◆ **DATA EXTRACT**:
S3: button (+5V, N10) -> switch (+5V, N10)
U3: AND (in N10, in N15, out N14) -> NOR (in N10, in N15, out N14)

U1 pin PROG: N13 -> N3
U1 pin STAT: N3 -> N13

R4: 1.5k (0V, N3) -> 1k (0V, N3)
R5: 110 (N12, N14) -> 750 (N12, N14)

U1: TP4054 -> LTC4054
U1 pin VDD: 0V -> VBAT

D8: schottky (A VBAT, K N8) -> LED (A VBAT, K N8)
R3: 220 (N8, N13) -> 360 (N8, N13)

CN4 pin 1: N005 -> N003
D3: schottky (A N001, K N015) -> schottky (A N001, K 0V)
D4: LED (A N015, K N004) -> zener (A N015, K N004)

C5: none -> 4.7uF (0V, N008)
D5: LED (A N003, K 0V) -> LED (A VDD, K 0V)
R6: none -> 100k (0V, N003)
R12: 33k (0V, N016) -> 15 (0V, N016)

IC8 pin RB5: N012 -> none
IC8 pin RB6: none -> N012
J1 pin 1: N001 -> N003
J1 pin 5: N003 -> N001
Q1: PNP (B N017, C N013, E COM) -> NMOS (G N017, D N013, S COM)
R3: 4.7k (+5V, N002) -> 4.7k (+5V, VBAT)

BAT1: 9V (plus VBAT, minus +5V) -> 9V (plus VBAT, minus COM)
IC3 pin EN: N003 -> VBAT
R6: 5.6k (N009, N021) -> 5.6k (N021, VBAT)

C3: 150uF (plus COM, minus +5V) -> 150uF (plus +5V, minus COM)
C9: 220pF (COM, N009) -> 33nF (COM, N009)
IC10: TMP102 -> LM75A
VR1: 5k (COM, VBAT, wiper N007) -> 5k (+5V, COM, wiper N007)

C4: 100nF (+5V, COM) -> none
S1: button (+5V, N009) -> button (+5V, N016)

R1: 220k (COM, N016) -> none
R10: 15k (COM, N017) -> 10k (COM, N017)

◆ **TO DO**:
Could you retype every line of the data exactly?

◆ **WRITTEN SOLUTION**:
S3: button (+5V, N10) -> switch (+5V, N10)
U3: AND (in N10, in N15, out N14) -> NOR (in N10, in N15, out N14)

U1 pin PROG: N13 -> N3
U1 pin STAT: N3 -> N13

R4: 1.5k (0V, N3) -> 1k (0V, N3)
R5: 110 (N12, N14) -> 750 (N12, N14)

U1: TP4054 -> LTC4054
U1 pin VDD: 0V -> VBAT

D8: schottky (A VBAT, K N8) -> LED (A VBAT, K N8)
R3: 220 (N8, N13) -> 360 (N8, N13)

CN4 pin 1: N005 -> N003
D3: schottky (A N001, K N015) -> schottky (A N001, K 0V)
D4: LED (A N015, K N004) -> zener (A N015, K N004)

C5: none -> 4.7uF (0V, N008)
D5: LED (A N003, K 0V) -> LED (A VDD, K 0V)
R6: none -> 100k (0V, N003)
R12: 33k (0V, N016) -> 15 (0V, N016)

IC8 pin RB5: N012 -> none
IC8 pin RB6: none -> N012
J1 pin 1: N001 -> N003
J1 pin 5: N003 -> N001
Q1: PNP (B N017, C N013, E COM) -> NMOS (G N017, D N013, S COM)
R3: 4.7k (+5V, N002) -> 4.7k (+5V, VBAT)

BAT1: 9V (plus VBAT, minus +5V) -> 9V (plus VBAT, minus COM)
IC3 pin EN: N003 -> VBAT
R6: 5.6k (N009, N021) -> 5.6k (N021, VBAT)

C3: 150uF (plus COM, minus +5V) -> 150uF (plus +5V, minus COM)
C9: 220pF (COM, N009) -> 33nF (COM, N009)
IC10: TMP102 -> LM75A
VR1: 5k (COM, VBAT, wiper N007) -> 5k (+5V, COM, wiper N007)

C4: 100nF (+5V, COM) -> none
S1: button (+5V, N009) -> button (+5V, N016)

R1: 220k (COM, N016) -> none
R10: 15k (COM, N017) -> 10k (COM, N017)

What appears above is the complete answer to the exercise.